Where a line of the entries holds the string "turquoise", copy that line.

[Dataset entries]
——

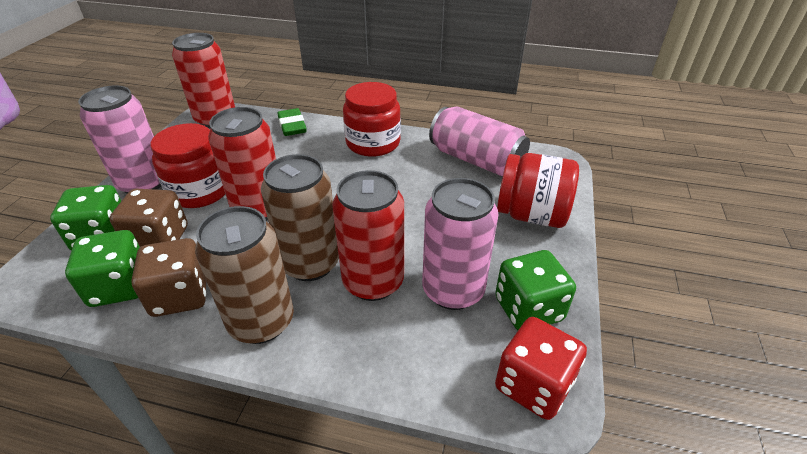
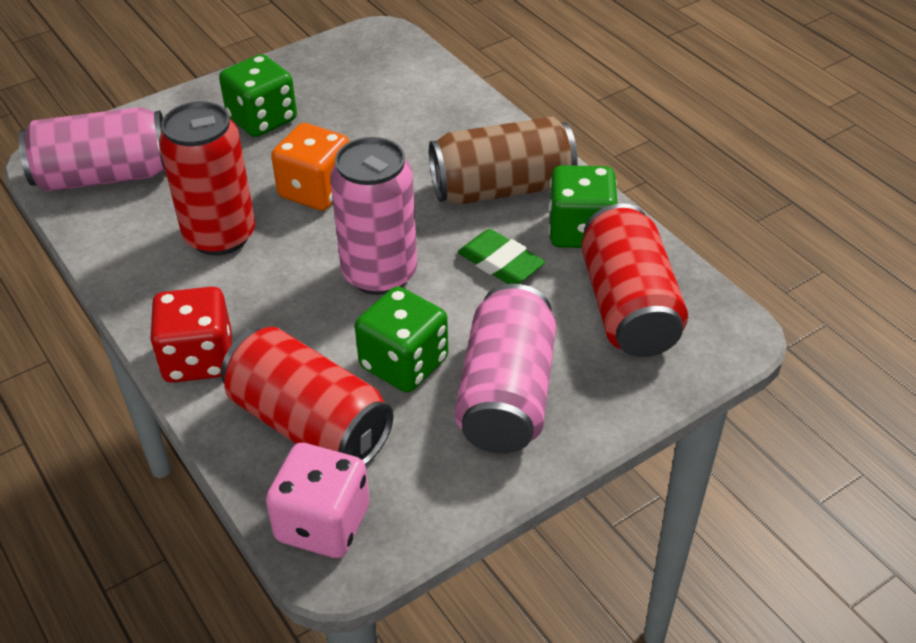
brown can: 2 -> 1
brown dice: 2 -> 0
orange dice: 0 -> 1
pink dice: 0 -> 1
red jar: 3 -> 0

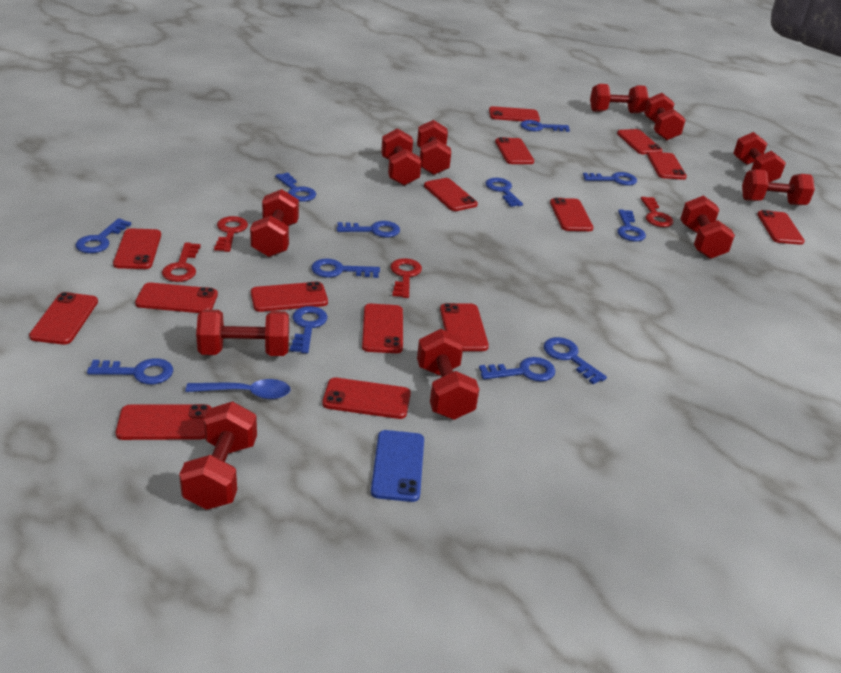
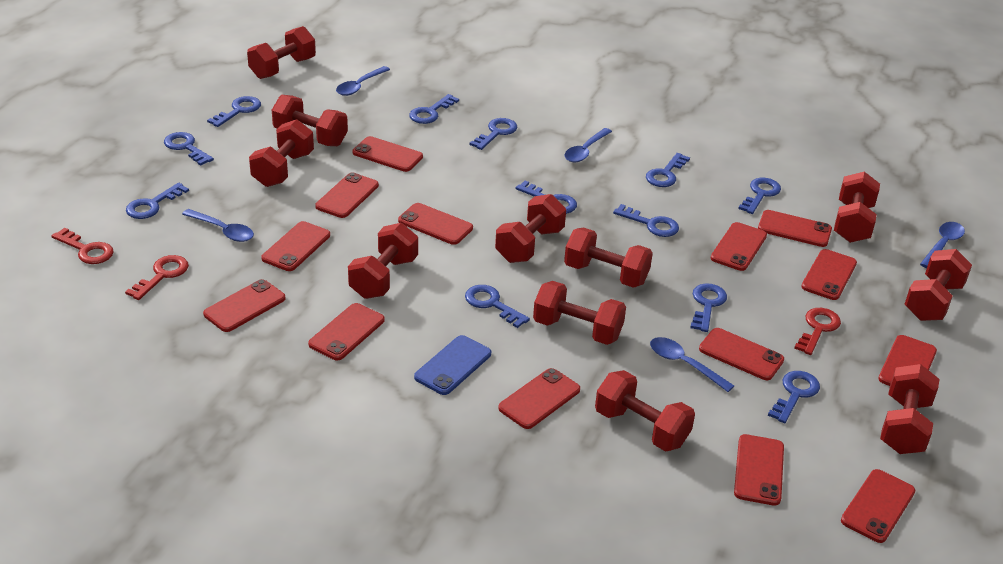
blue spoon: 1 -> 5
red key: 4 -> 3
red phone: 15 -> 14

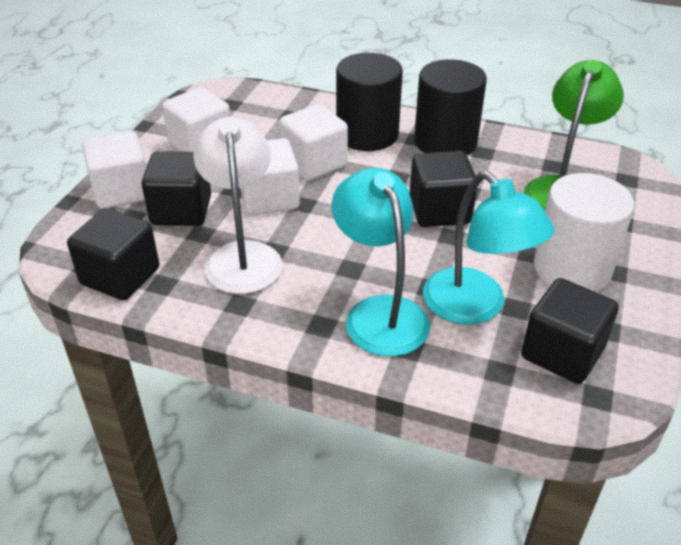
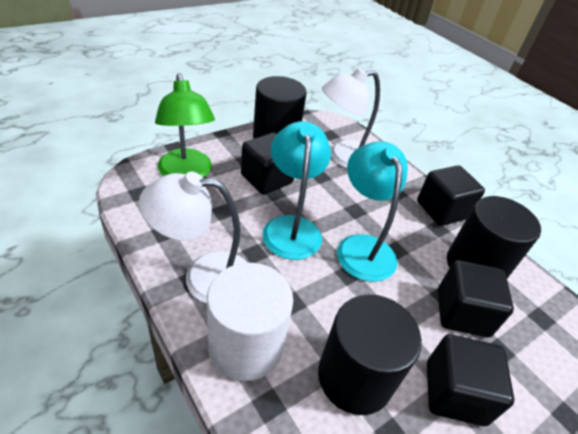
black cylinder: 2 -> 3
white cube: 4 -> 0
white lamp: 1 -> 2

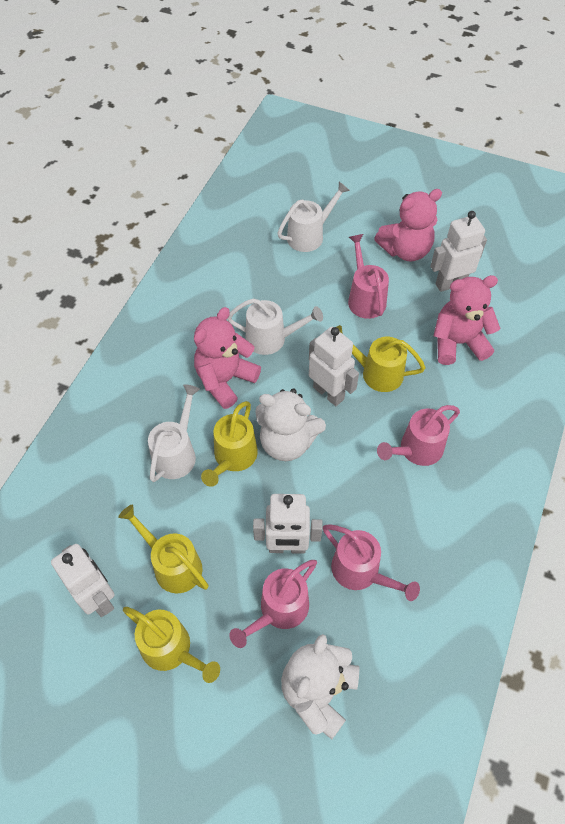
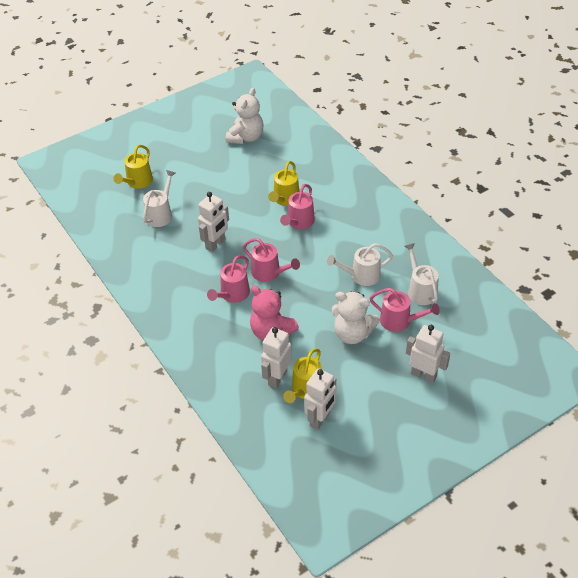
pink teddy bear: 3 -> 1
yellow watering can: 4 -> 3

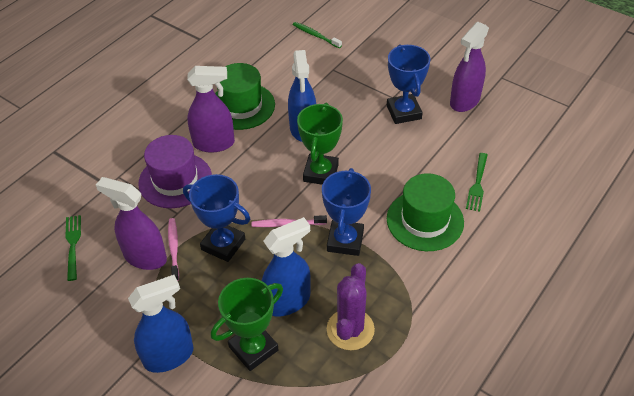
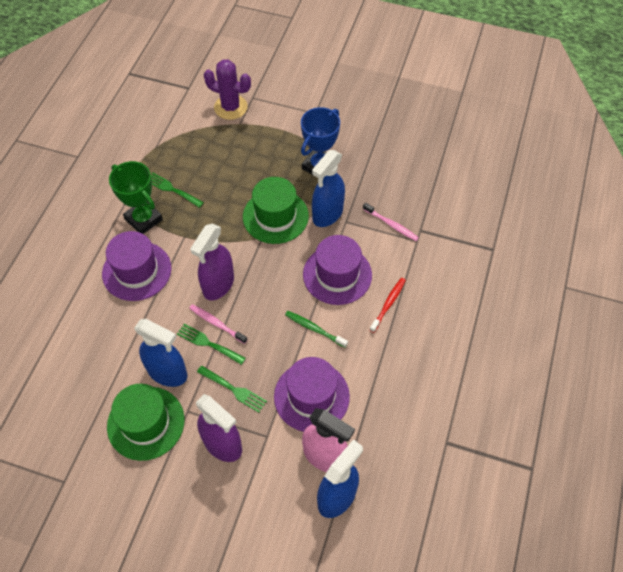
blue trophy: 3 -> 1
green fork: 2 -> 3
green trophy: 2 -> 1
pink spray bottle: 0 -> 1
purple hat: 1 -> 3
purple spray bottle: 3 -> 2
red toothbrush: 0 -> 1

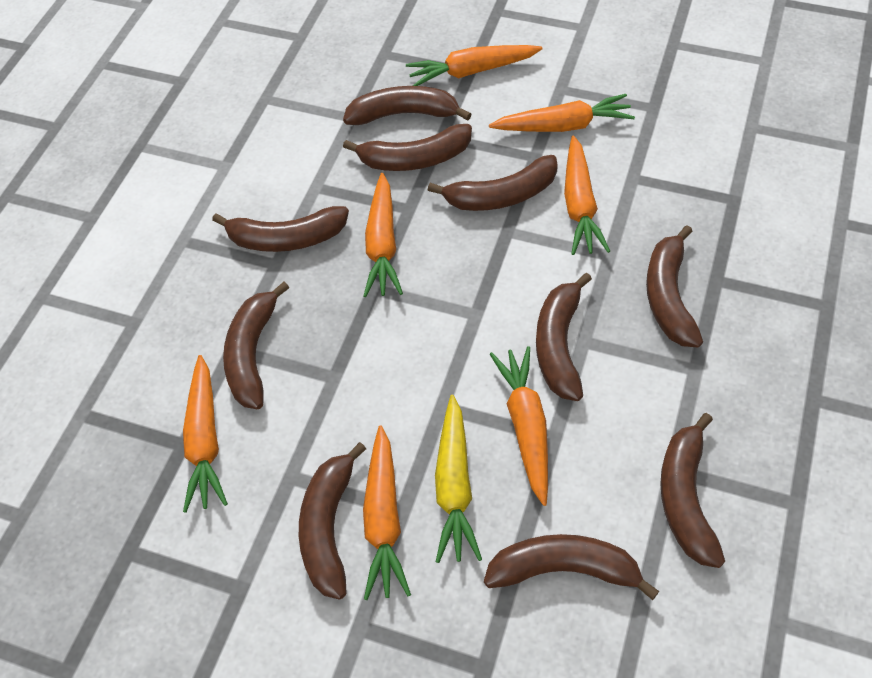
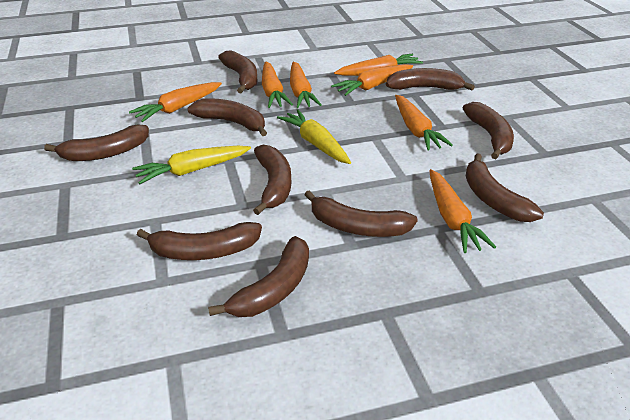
yellow carrot: 1 -> 2

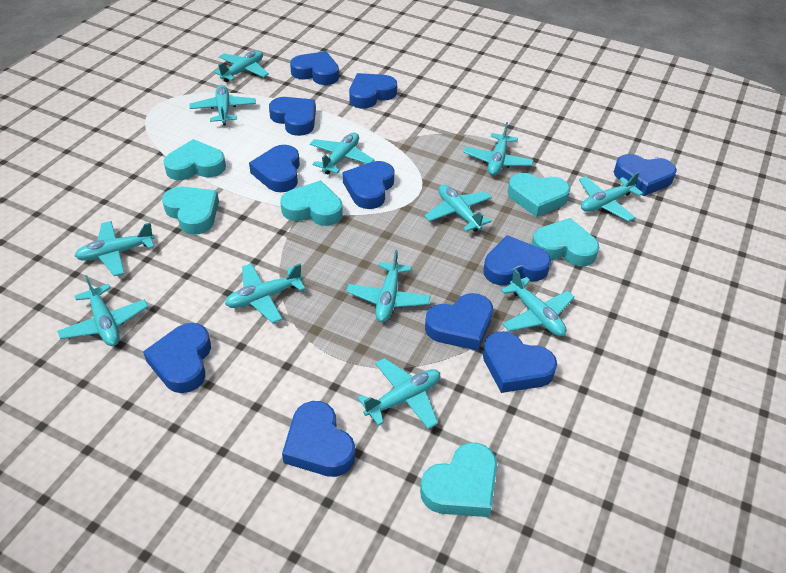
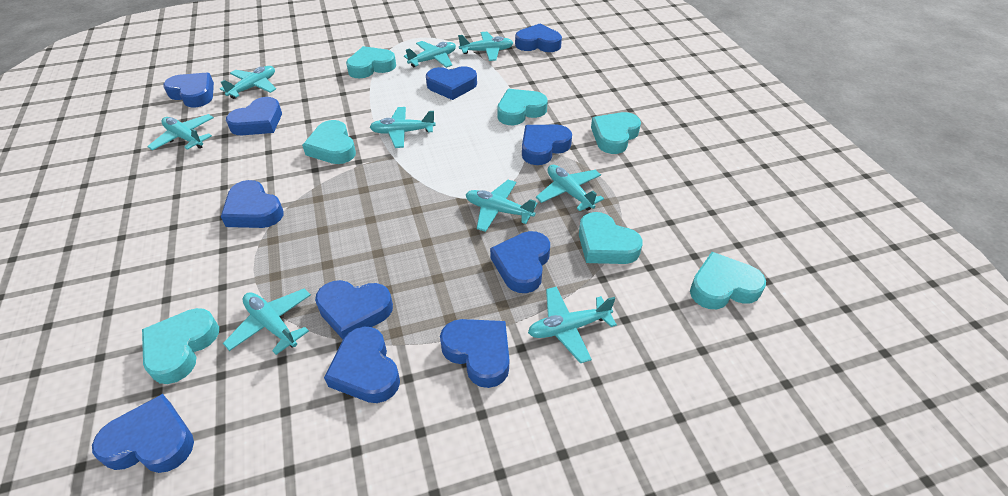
turquoise heart: 6 -> 7
turquoise plane: 12 -> 9

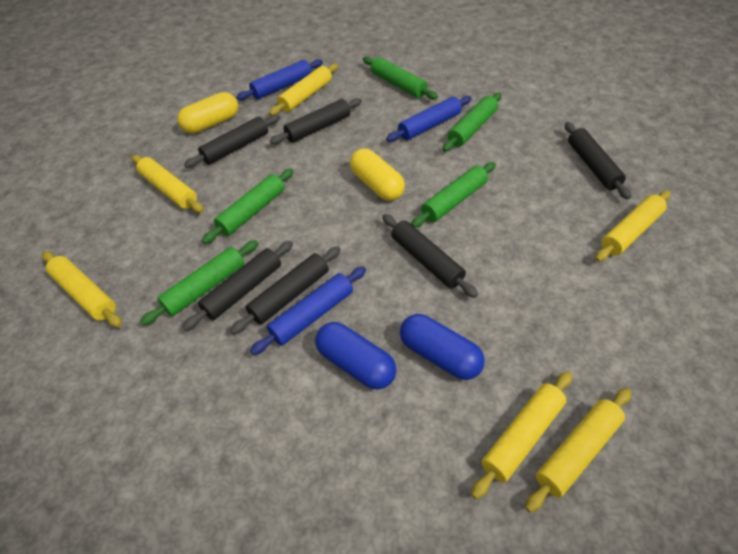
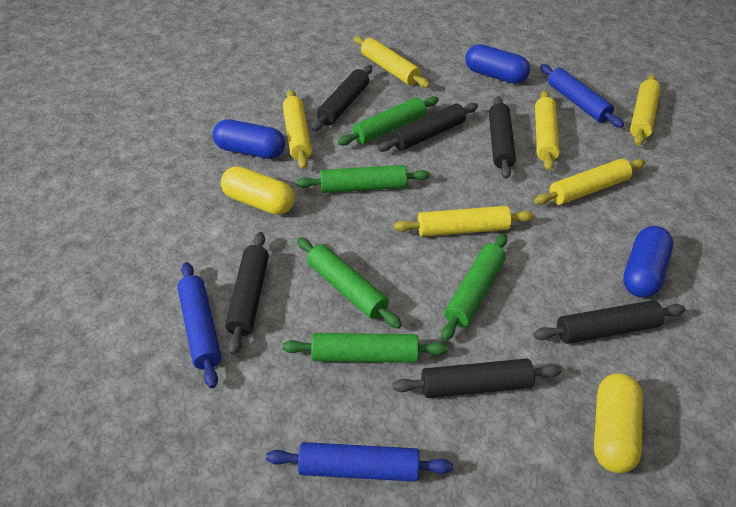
blue capsule: 2 -> 3

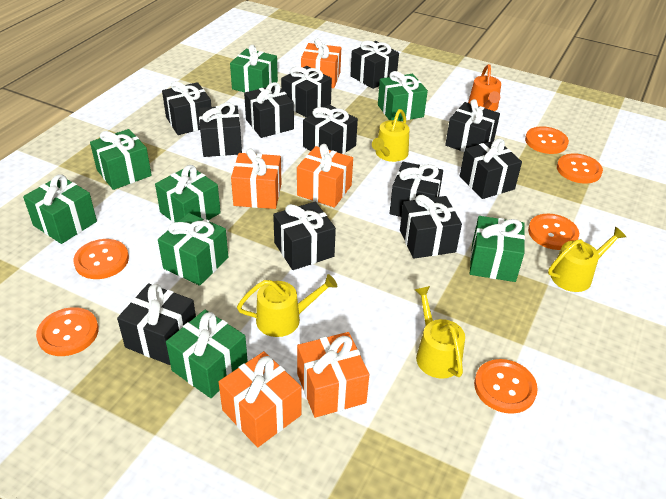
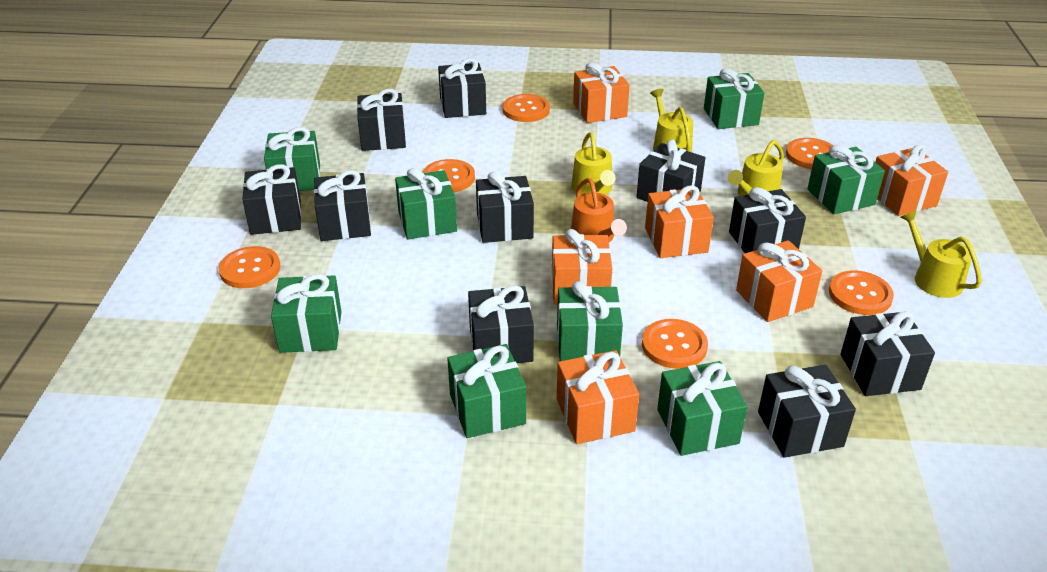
black gift: 12 -> 10
orange gift: 5 -> 6

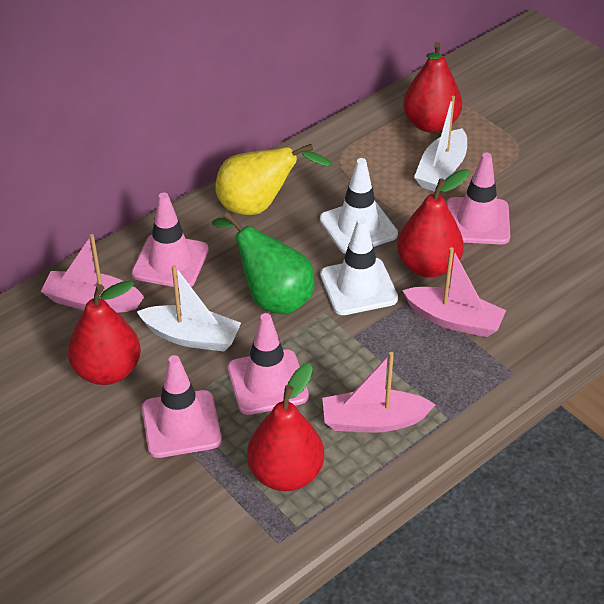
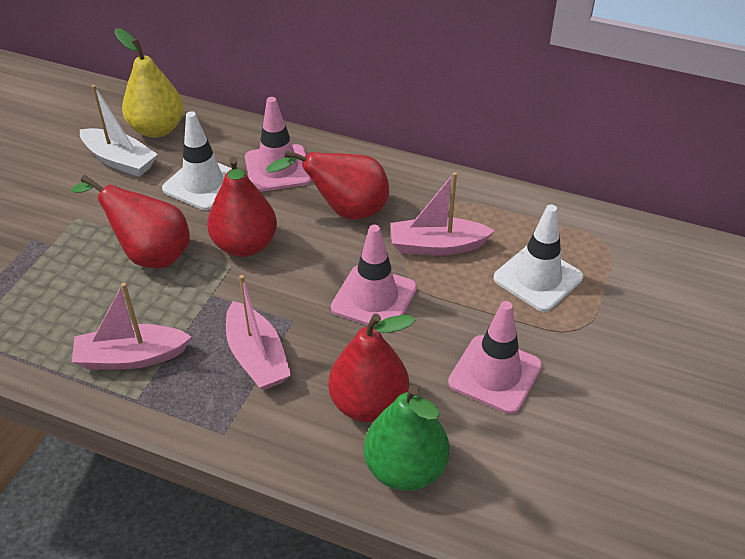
pink traffic cone: 4 -> 3
white boat: 2 -> 1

——

§ Written response
turquoise heart: 6 -> 7
turquoise plane: 12 -> 9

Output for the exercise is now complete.